● Goal of the exercise: Please state how many lines of the data below contain the word "black", offering nothing besides the number.

═════ Source information

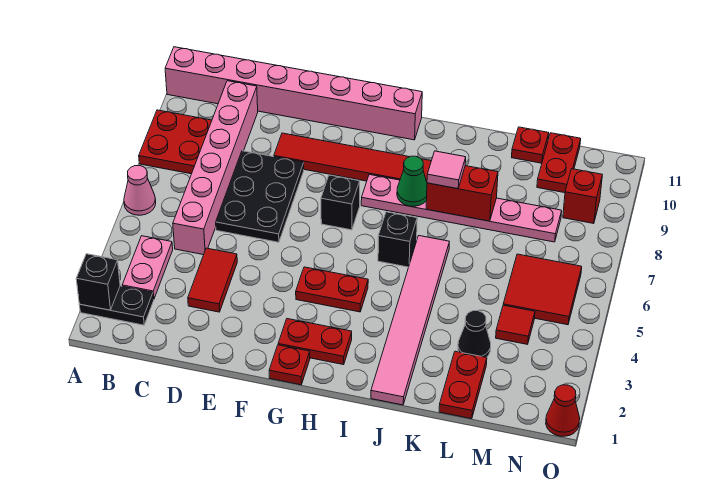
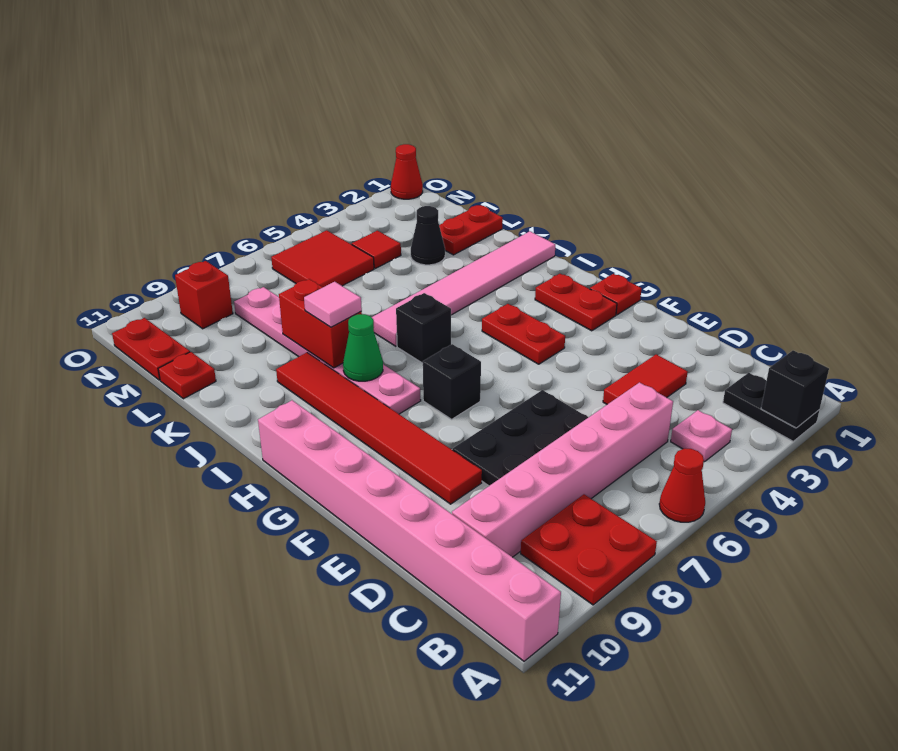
pink cone A6 level 1 -> red cone A6 level 1
pink plate B3:B4 level 1 -> pink plate B4 level 1
red plate M10:M11 level 1 -> red plate M11:N11 level 1

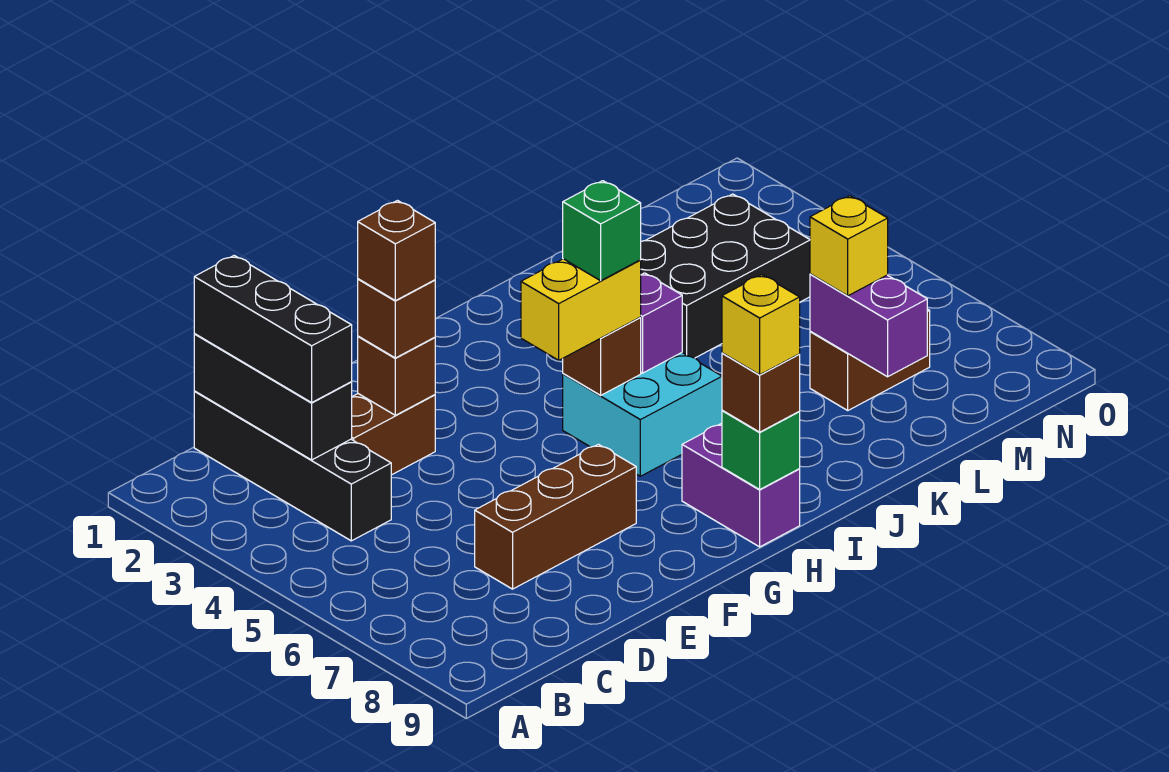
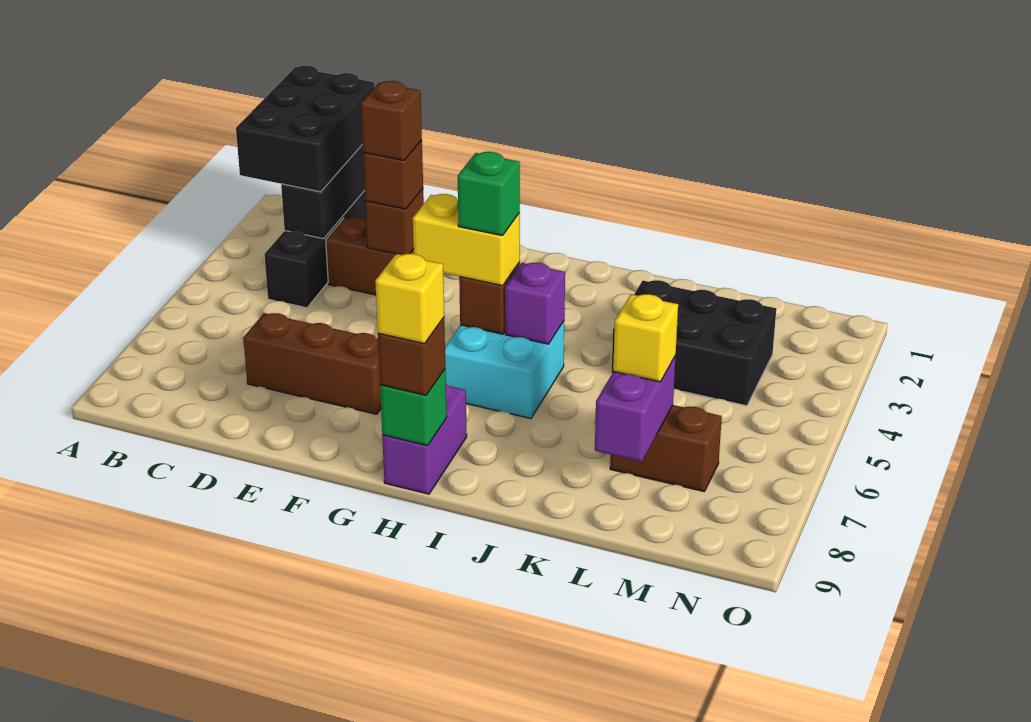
black brick C1:C3 level 3 -> black brick B1:C3 level 3

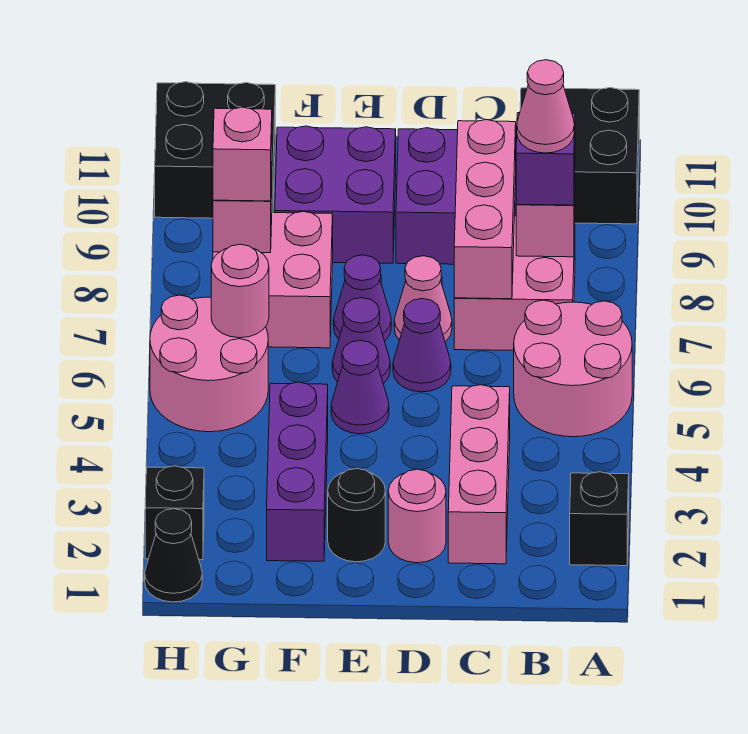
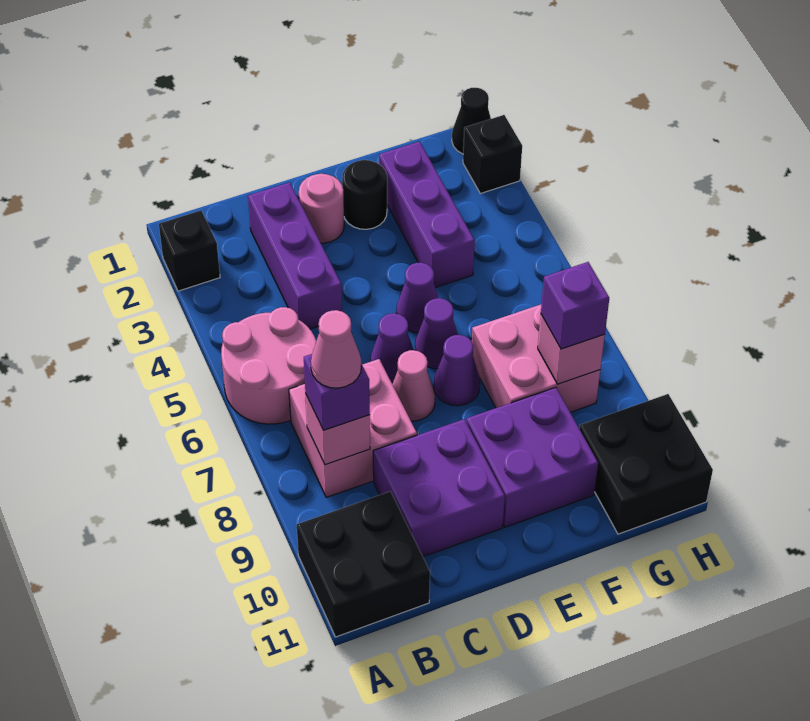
pink brick C2:C4 level 1 -> purple brick C2:C4 level 1
pink brick C7:C9 level 2 -> none
pink round brick G5:H6 level 1 -> none
pink round brick G6 level 2 -> none
pink brick G8 level 3 -> purple brick G8 level 3

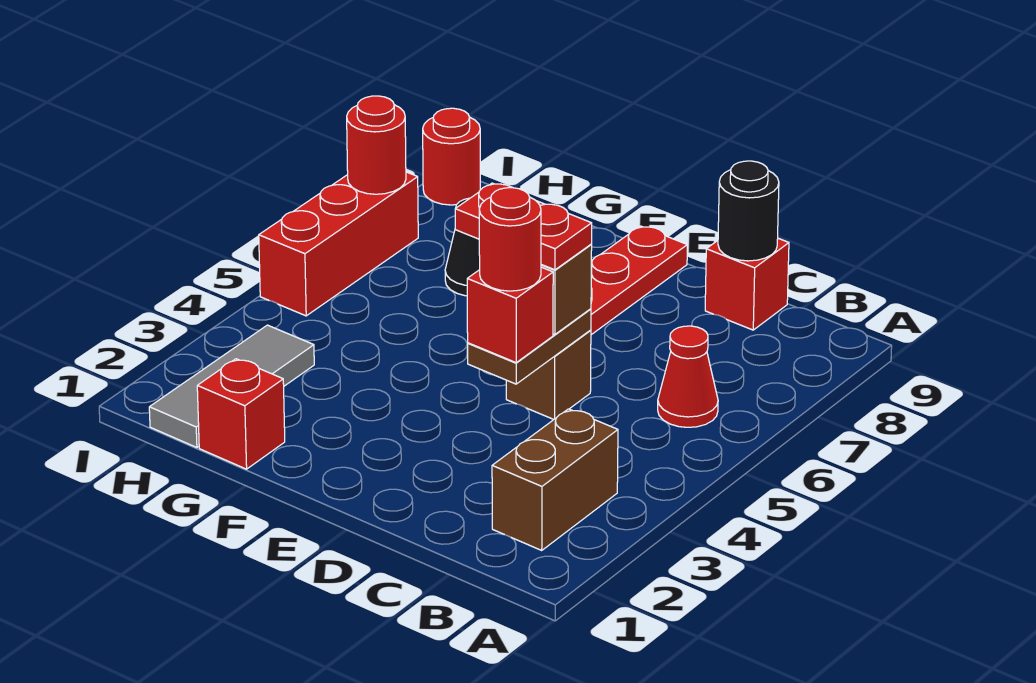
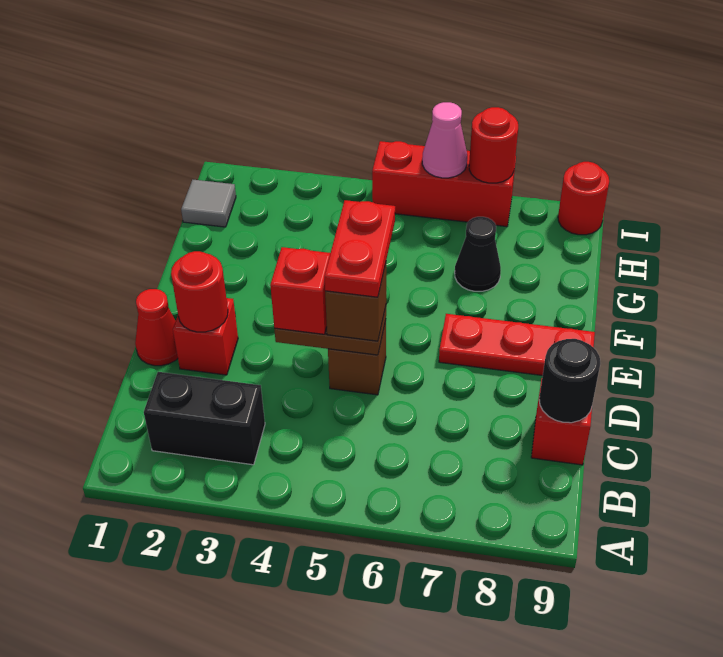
brown brick B2:B3 level 1 -> black brick B2:B3 level 1
red cone B6 level 1 -> red cone D1 level 1
red round brick D4 level 4 -> red round brick D2 level 2
red brick G1 level 1 -> red brick D2 level 1
grey tile H1:H3 level 1 -> grey tile H1 level 1
none -> pink cone I6 level 2

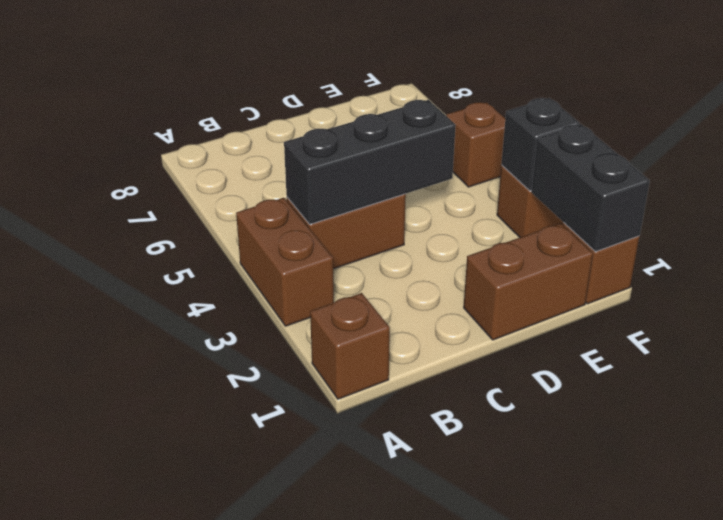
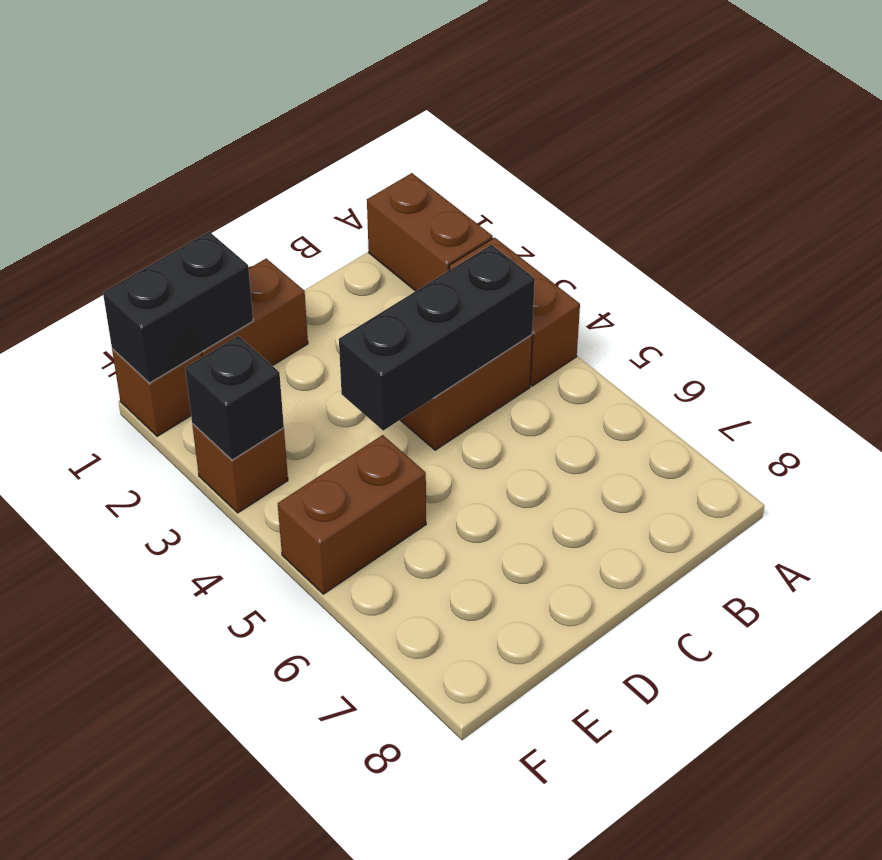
brown brick A1 level 1 -> brown brick A1:A2 level 1
black brick F1:F2 level 2 -> black brick E1:F1 level 2
brown brick F5 level 1 -> brown brick E5:F5 level 1

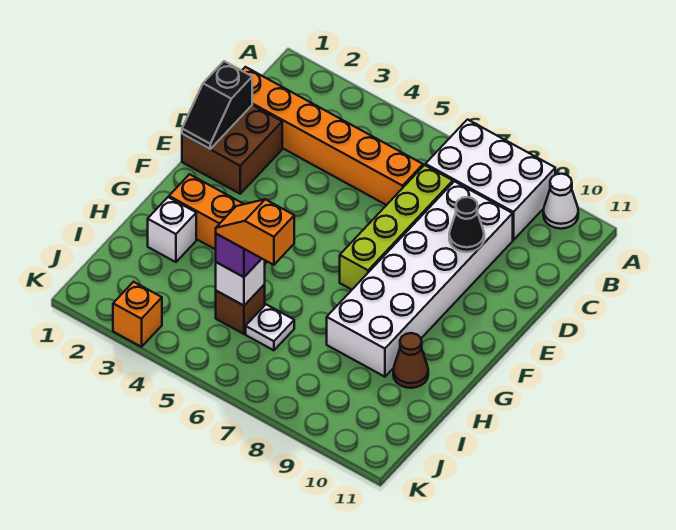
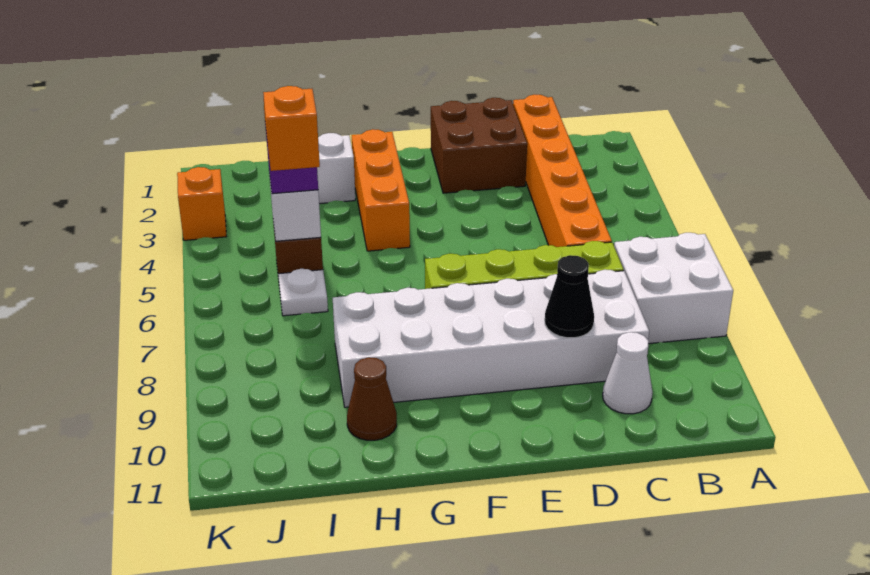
white brick A7:B9 level 1 -> white brick A7:B8 level 1
white cone A10 level 1 -> white cone C10 level 1
black slope D1:E1 level 2 top D -> none

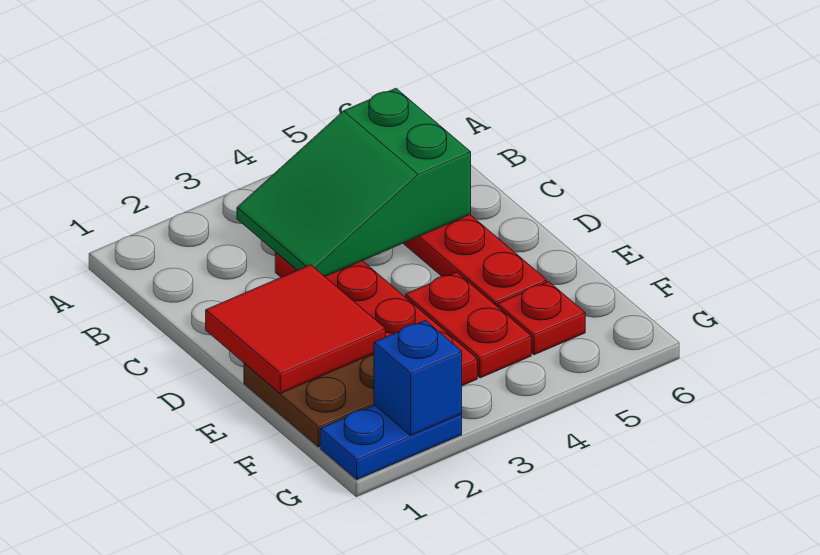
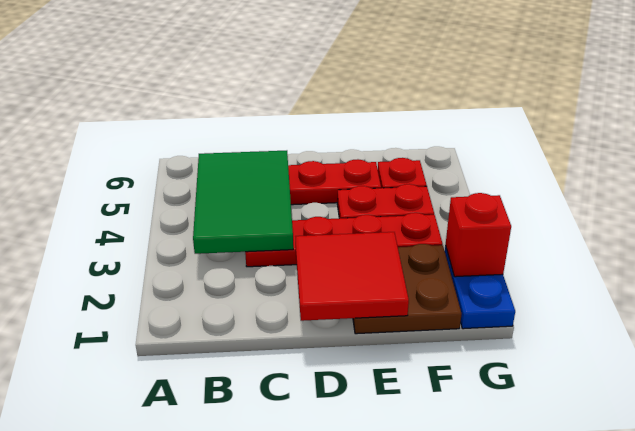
green slope B3:C5 level 2 top 5 -> green tile B3:C5 level 2
blue brick G2 level 2 -> red brick G2 level 2

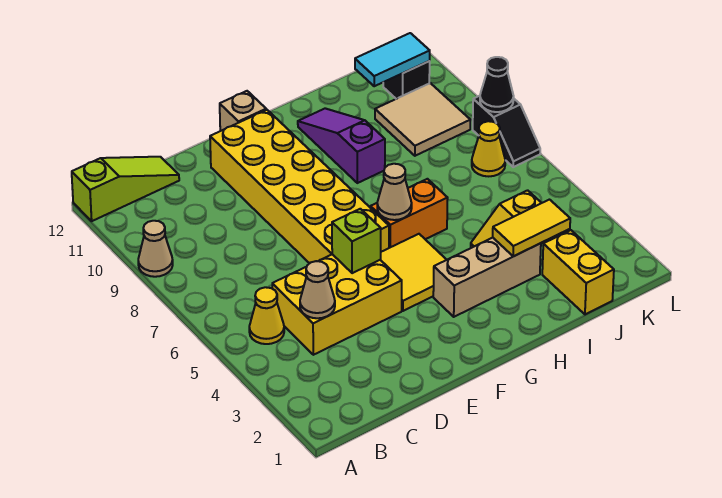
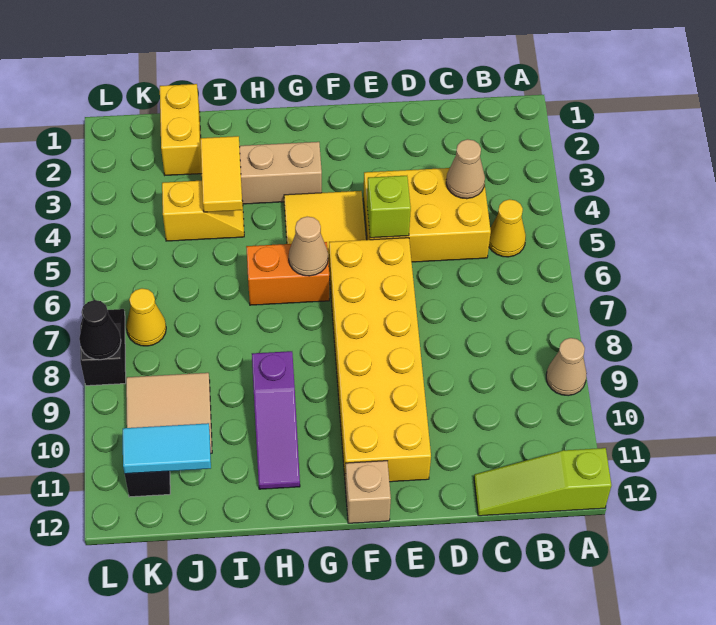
yellow tile I3:J3 level 2 -> yellow tile I3:I4 level 2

══════════

● Result: 4